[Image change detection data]
== Segment start ==
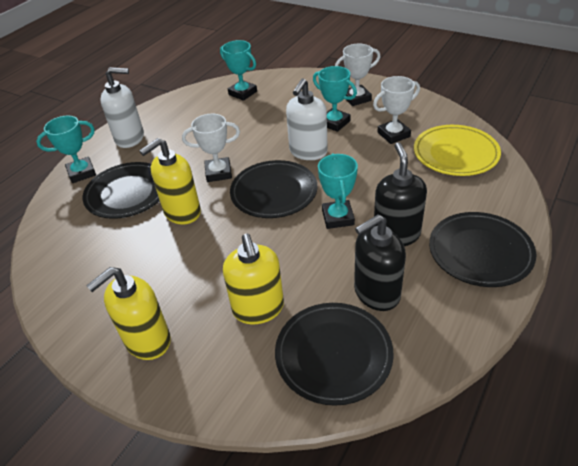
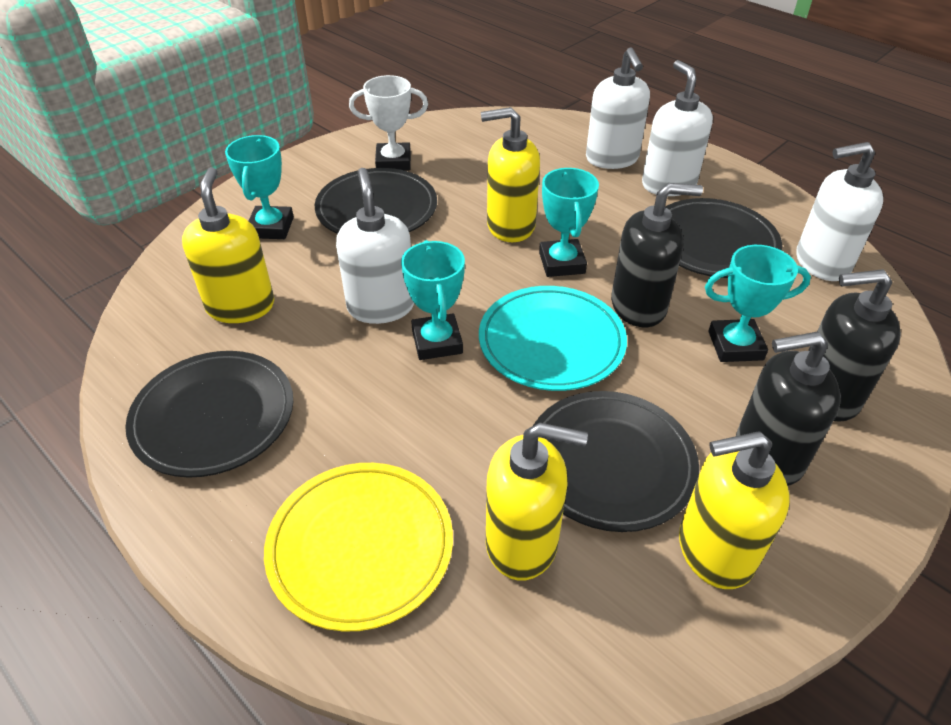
black soap dispenser: 2 -> 3
turquoise plate: 0 -> 1
white soap dispenser: 2 -> 4
white trophy: 3 -> 1
yellow soap dispenser: 3 -> 4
== Segment end ==
▶ _WHAT TO DO_: Only the number should be given: how many lines in the data contain the string "soap".

▶ _ANSWER BOX_: 3